▶ [PROVIDED RECORDS]:
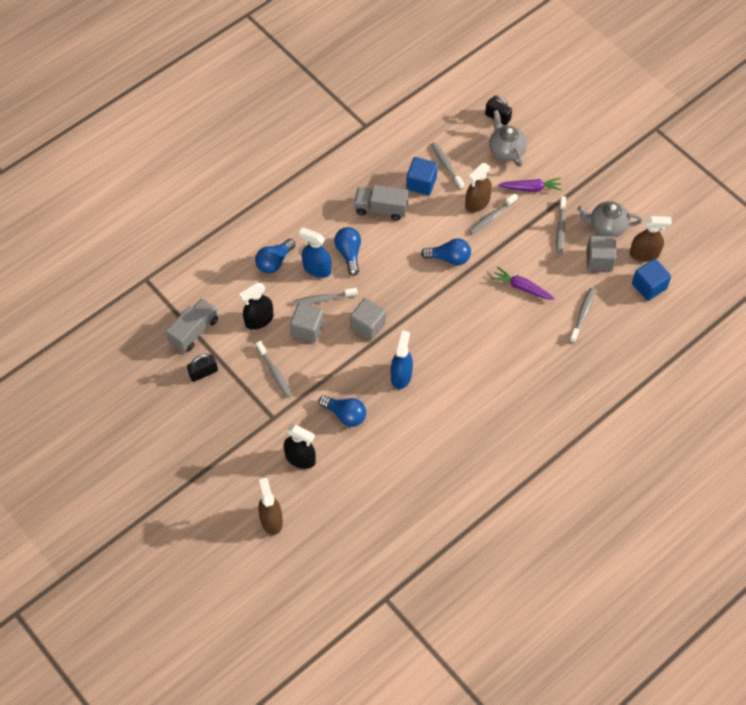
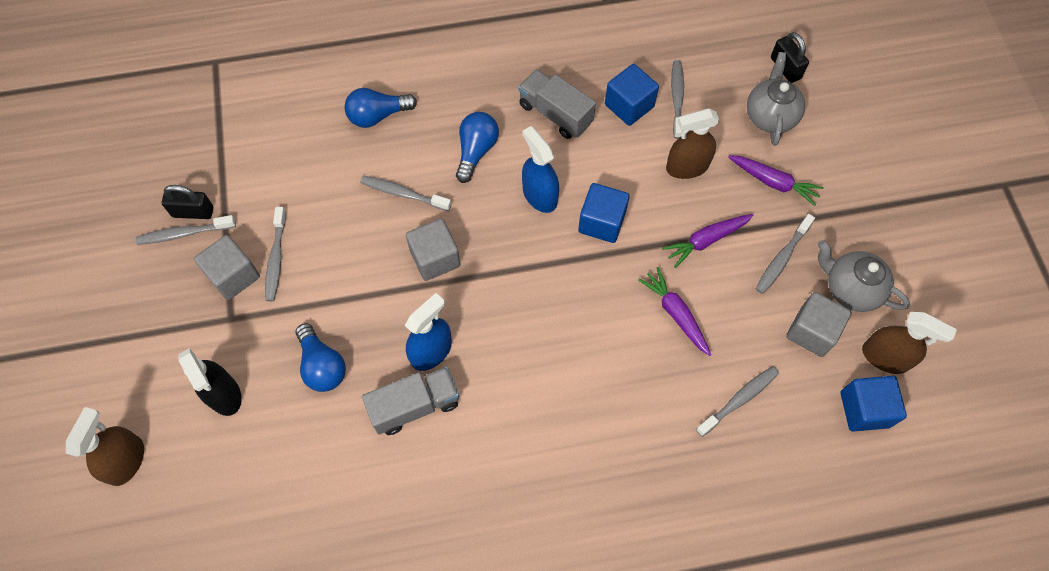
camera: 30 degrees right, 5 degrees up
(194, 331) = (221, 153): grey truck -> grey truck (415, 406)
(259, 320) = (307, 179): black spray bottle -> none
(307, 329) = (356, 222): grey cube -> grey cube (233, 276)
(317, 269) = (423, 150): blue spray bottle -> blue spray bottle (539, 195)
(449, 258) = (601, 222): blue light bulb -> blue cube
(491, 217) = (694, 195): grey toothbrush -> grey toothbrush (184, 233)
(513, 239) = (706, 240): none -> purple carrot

* * *

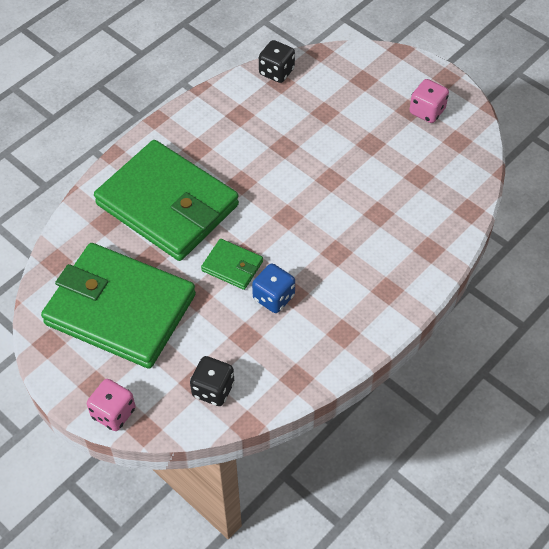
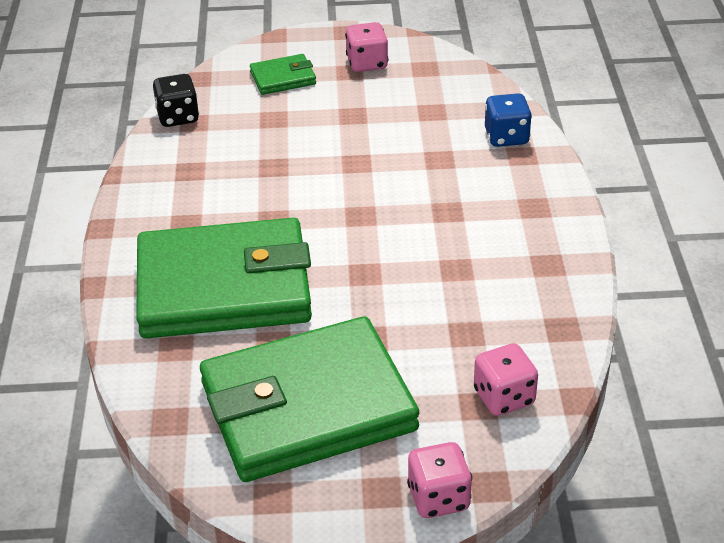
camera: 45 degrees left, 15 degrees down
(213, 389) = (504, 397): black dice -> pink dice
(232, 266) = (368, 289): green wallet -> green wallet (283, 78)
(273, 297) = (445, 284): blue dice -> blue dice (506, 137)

* * *

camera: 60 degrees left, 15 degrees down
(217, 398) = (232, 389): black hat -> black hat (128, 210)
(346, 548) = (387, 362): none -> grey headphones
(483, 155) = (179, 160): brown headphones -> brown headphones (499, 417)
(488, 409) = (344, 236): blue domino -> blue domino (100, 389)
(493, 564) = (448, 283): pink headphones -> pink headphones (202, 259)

▶ [ABOUT THIS TASK]: Starting at the line that contains "(194, 331) = (221, 153): grey" and stopping after the line that contains "(449, 258) = (601, 222): blue", write out every line exactly as it appears above, and no other line.

▶ [RESPONSE]:
(194, 331) = (221, 153): grey truck -> grey truck (415, 406)
(259, 320) = (307, 179): black spray bottle -> none
(307, 329) = (356, 222): grey cube -> grey cube (233, 276)
(317, 269) = (423, 150): blue spray bottle -> blue spray bottle (539, 195)
(449, 258) = (601, 222): blue light bulb -> blue cube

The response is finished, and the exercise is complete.